*Problem details:* Without including any image, retype the records word for word.

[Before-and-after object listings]
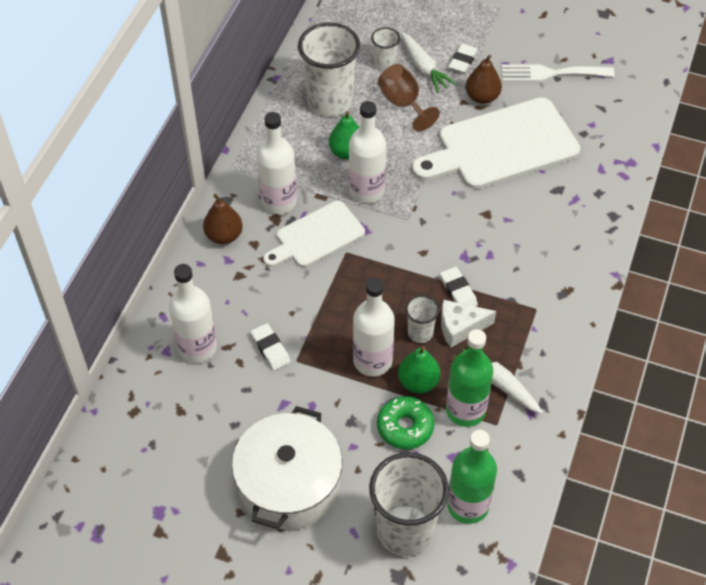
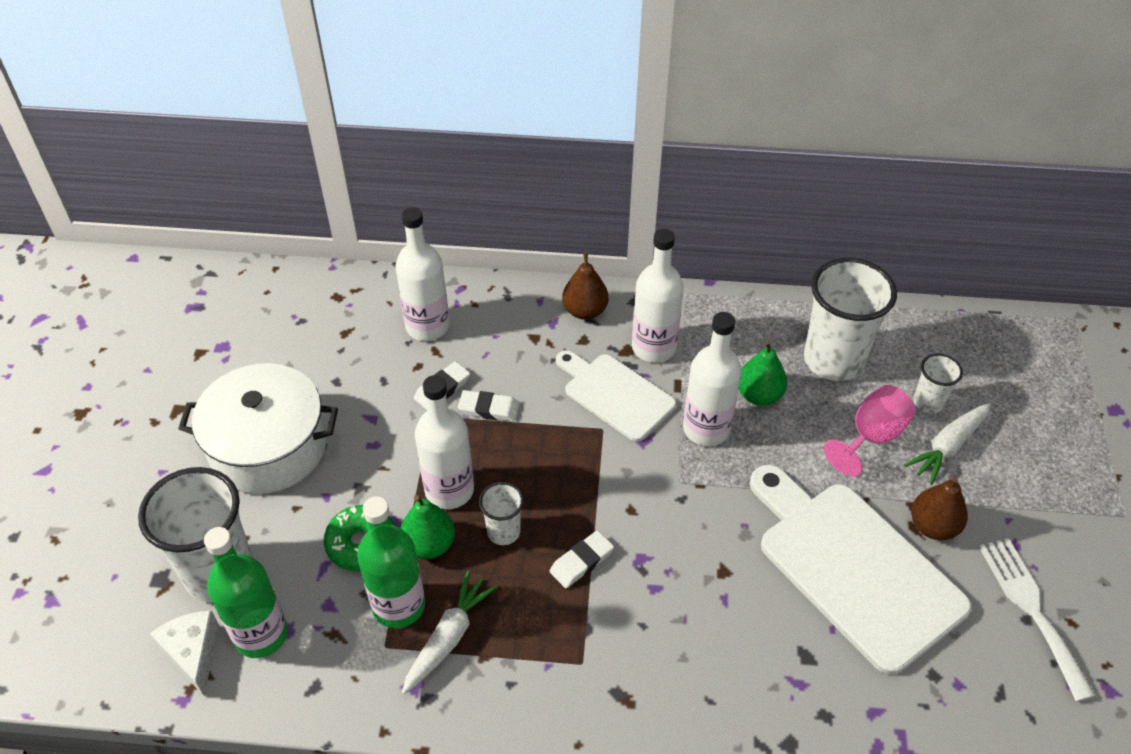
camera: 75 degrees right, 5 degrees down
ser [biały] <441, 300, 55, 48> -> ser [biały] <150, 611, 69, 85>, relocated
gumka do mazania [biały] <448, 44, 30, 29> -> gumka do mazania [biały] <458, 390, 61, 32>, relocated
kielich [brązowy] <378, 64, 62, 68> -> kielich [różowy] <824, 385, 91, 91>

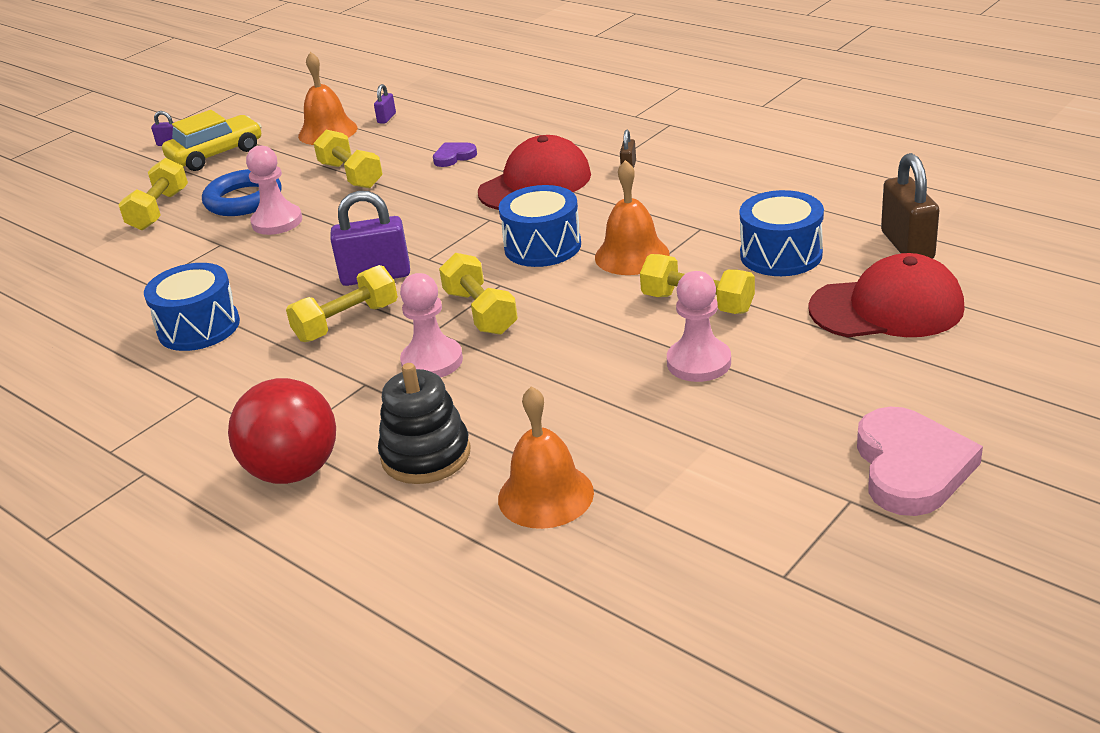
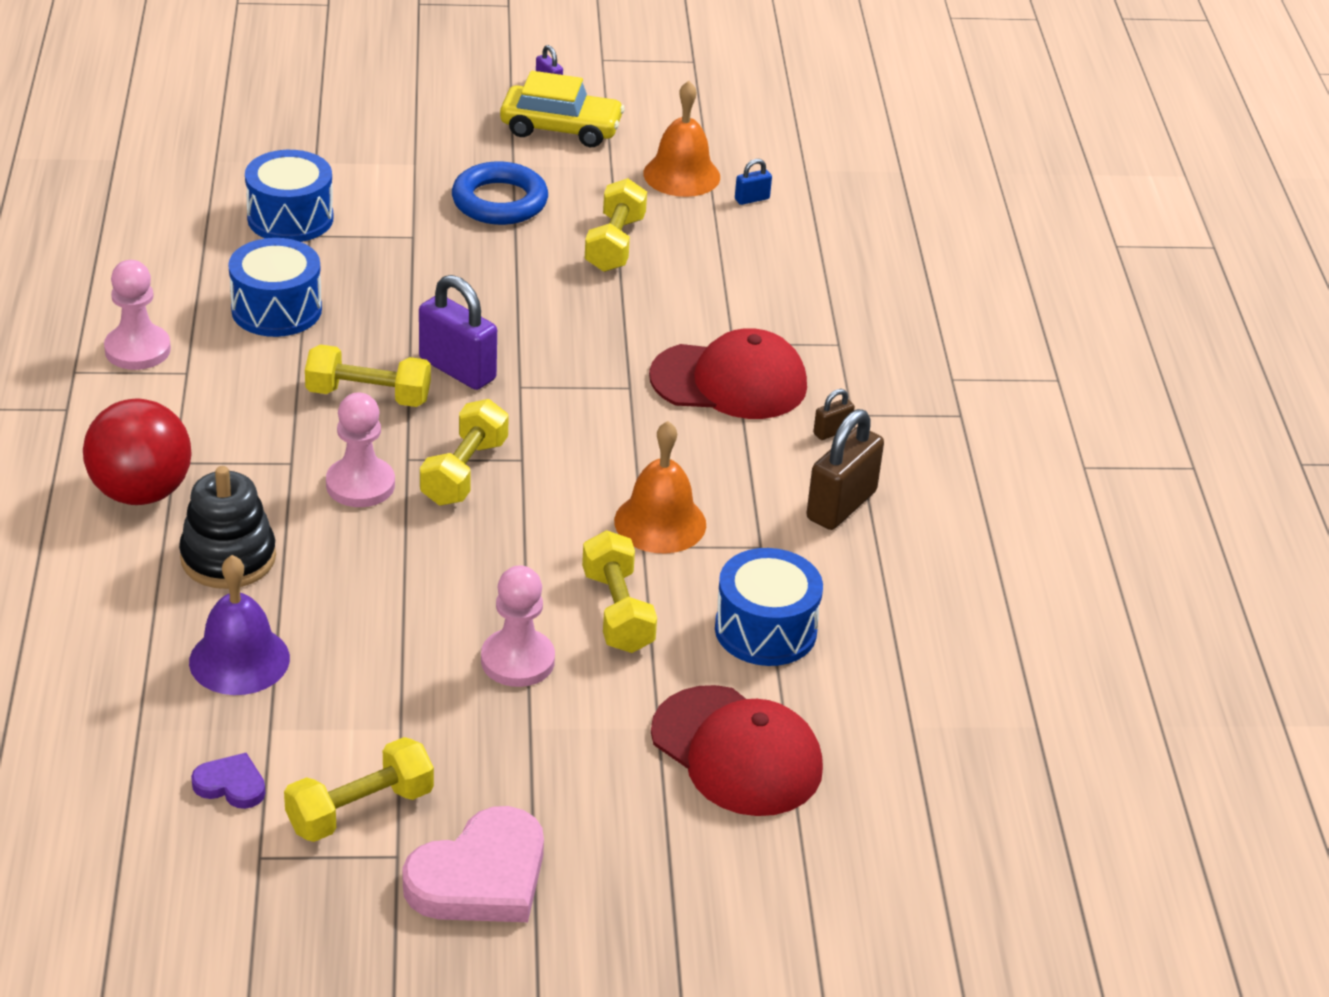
camera: 40 degrees right, 5 degrees up
pionek [różowy] <246, 145, 56, 90> -> pionek [różowy] <104, 260, 67, 110>, relocated
dzwonek [pomarańczowy] <498, 386, 96, 143> -> dzwonek [fioletowy] <189, 555, 101, 140>
serce [fioletowy] <433, 143, 44, 24> -> serce [fioletowy] <191, 753, 74, 56>, relocated
bęben [niebieski] <499, 185, 82, 82> -> bęben [niebieski] <245, 150, 89, 92>, relocated
hantel [żółty] <118, 158, 70, 72> -> hantel [żółty] <284, 737, 150, 105>, relocated
kłódka [fioletowy] <374, 84, 22, 40> -> kłódka [niebieski] <735, 159, 37, 46>
kłódka [brązowy] <881, 153, 58, 106> -> kłódka [brązowy] <807, 409, 77, 121>, relocated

*Reply to the exercise:*
camera: 75 degrees right, 5 degrees down
ser [biały] <441, 300, 55, 48> -> ser [biały] <150, 611, 69, 85>, relocated
gumka do mazania [biały] <448, 44, 30, 29> -> gumka do mazania [biały] <458, 390, 61, 32>, relocated
kielich [brązowy] <378, 64, 62, 68> -> kielich [różowy] <824, 385, 91, 91>

camera: 40 degrees right, 5 degrees up
pionek [różowy] <246, 145, 56, 90> -> pionek [różowy] <104, 260, 67, 110>, relocated
dzwonek [pomarańczowy] <498, 386, 96, 143> -> dzwonek [fioletowy] <189, 555, 101, 140>
serce [fioletowy] <433, 143, 44, 24> -> serce [fioletowy] <191, 753, 74, 56>, relocated
bęben [niebieski] <499, 185, 82, 82> -> bęben [niebieski] <245, 150, 89, 92>, relocated
hantel [żółty] <118, 158, 70, 72> -> hantel [żółty] <284, 737, 150, 105>, relocated
kłódka [fioletowy] <374, 84, 22, 40> -> kłódka [niebieski] <735, 159, 37, 46>
kłódka [brązowy] <881, 153, 58, 106> -> kłódka [brązowy] <807, 409, 77, 121>, relocated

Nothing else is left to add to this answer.